──────── INFORMATION PROVIDED

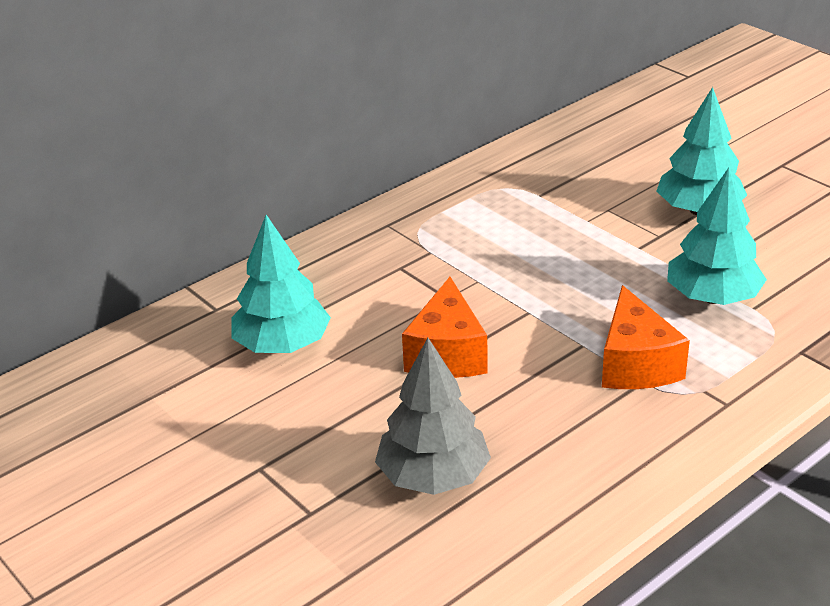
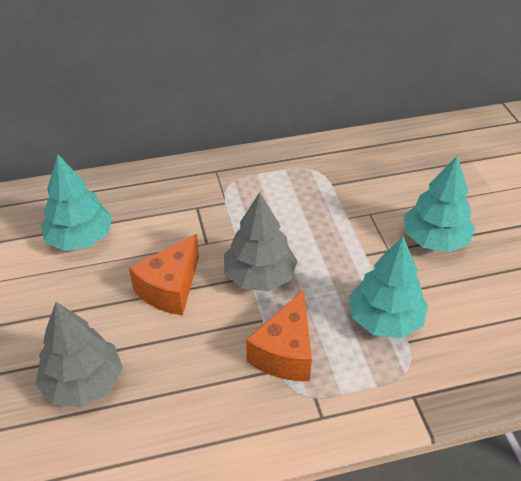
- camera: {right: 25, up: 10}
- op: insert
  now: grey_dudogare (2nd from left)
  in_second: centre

────────────────

REQUIRED WORK:
If a line holds a picture, skip the picture and transcribe the rest of the material exactly.

THE COMPLETED TASK:
- camera: {right: 25, up: 10}
- op: insert
  now: grey_dudogare (2nd from left)
  in_second: centre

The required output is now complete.